■ **WHAT YOU ARE ASKED TO DO**:
Reproduce every line of the records below word for word, leaving out the pictures.

■ **RECORDS FOR PROCESSING**:
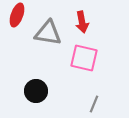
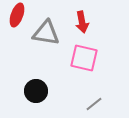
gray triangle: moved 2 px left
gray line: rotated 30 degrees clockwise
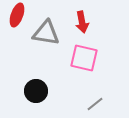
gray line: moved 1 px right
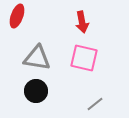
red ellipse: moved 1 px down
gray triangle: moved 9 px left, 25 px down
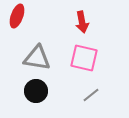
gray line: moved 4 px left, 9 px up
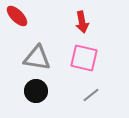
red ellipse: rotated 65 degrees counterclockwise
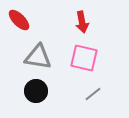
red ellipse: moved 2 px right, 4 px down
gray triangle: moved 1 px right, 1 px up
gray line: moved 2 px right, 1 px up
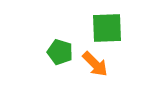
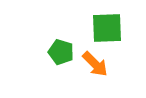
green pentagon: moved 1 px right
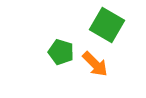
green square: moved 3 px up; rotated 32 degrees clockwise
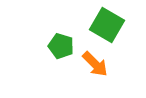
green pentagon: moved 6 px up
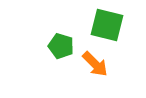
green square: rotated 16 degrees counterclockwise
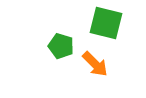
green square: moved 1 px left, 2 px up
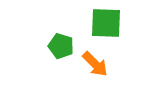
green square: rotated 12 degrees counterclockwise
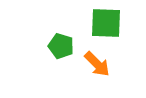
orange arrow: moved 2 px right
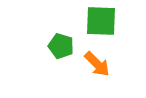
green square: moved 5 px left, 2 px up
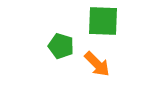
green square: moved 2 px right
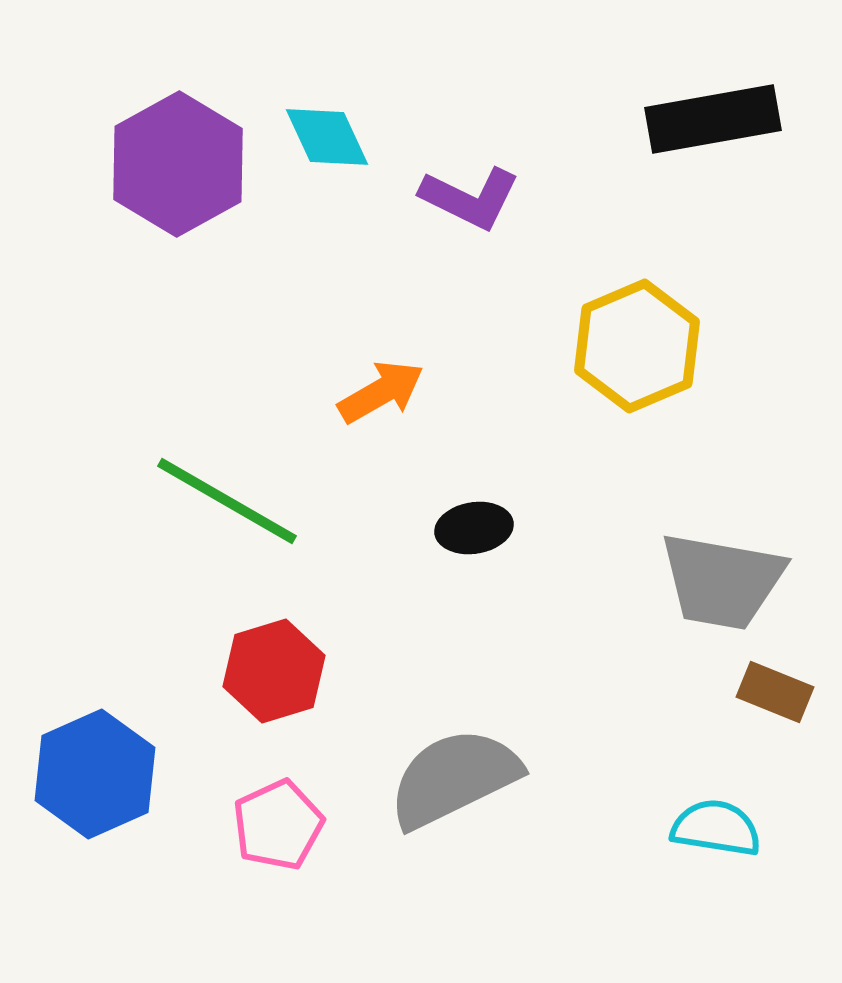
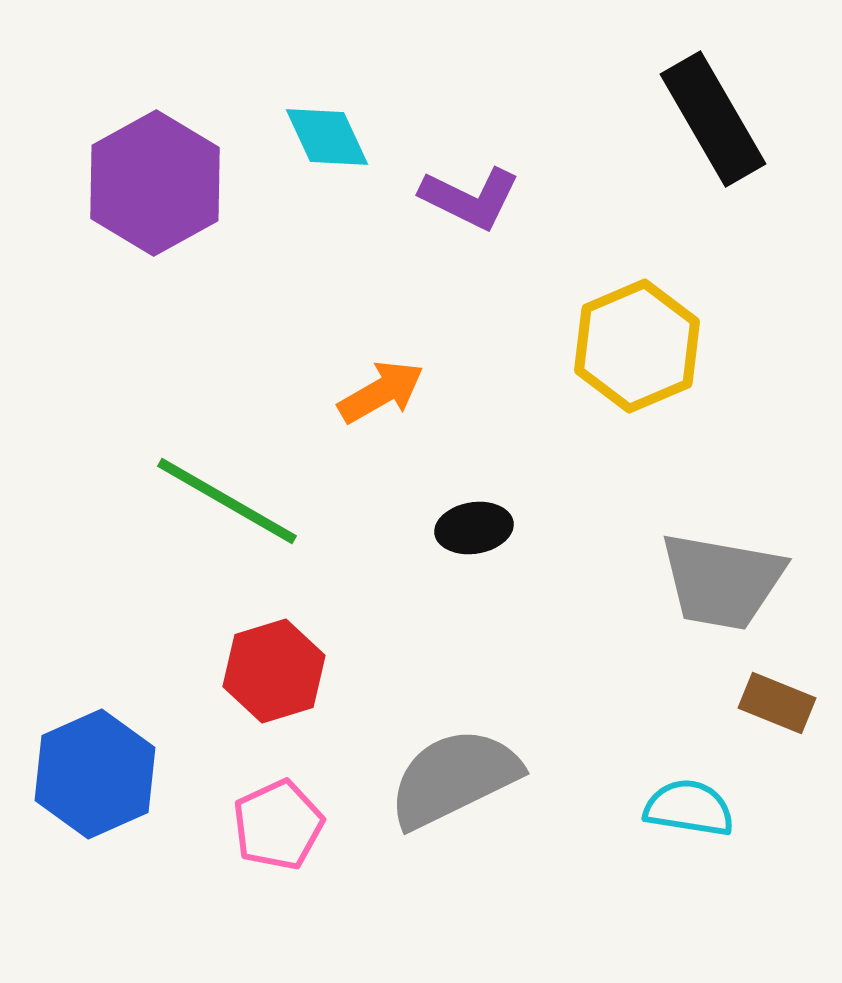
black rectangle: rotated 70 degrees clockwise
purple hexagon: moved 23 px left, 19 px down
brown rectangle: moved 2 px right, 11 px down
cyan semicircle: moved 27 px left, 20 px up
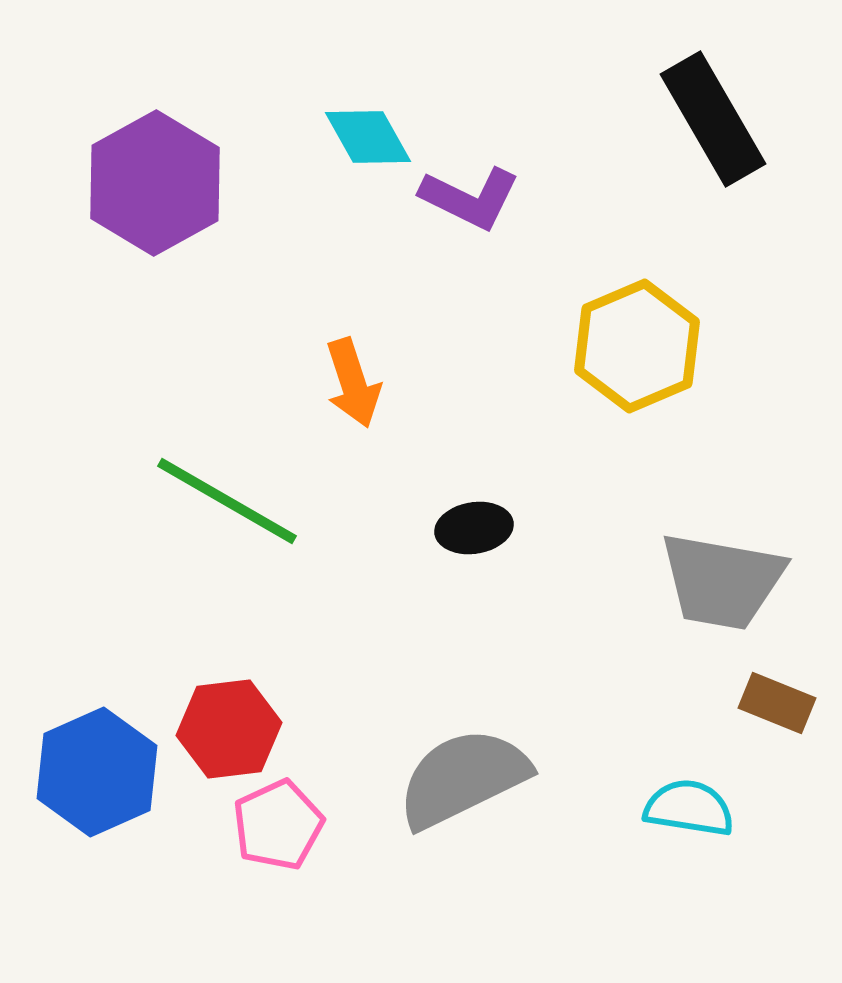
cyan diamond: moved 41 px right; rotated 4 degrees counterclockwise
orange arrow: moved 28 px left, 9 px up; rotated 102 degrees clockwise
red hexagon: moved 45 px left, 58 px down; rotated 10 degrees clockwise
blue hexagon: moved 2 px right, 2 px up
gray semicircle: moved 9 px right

■ **RESULT BELOW**:
gray triangle: moved 2 px left
gray line: rotated 30 degrees clockwise
gray line: moved 1 px right
red ellipse: moved 1 px down
gray triangle: moved 9 px left, 25 px down
gray line: moved 4 px left, 9 px up
red ellipse: rotated 65 degrees counterclockwise
red ellipse: moved 2 px right, 4 px down
gray triangle: moved 1 px right, 1 px up
gray line: moved 2 px right, 1 px up
green pentagon: moved 1 px right
green square: moved 3 px up; rotated 32 degrees clockwise
green pentagon: moved 6 px up
green square: rotated 16 degrees counterclockwise
green square: moved 1 px left, 2 px up
green square: rotated 12 degrees counterclockwise
orange arrow: moved 2 px right
green square: moved 5 px left, 2 px up
green square: moved 2 px right
black rectangle: rotated 70 degrees clockwise
purple hexagon: moved 23 px left, 19 px down
brown rectangle: moved 2 px right, 11 px down
cyan semicircle: moved 27 px left, 20 px up
cyan diamond: moved 41 px right; rotated 4 degrees counterclockwise
orange arrow: moved 28 px left, 9 px up; rotated 102 degrees clockwise
red hexagon: moved 45 px left, 58 px down; rotated 10 degrees clockwise
blue hexagon: moved 2 px right, 2 px up
gray semicircle: moved 9 px right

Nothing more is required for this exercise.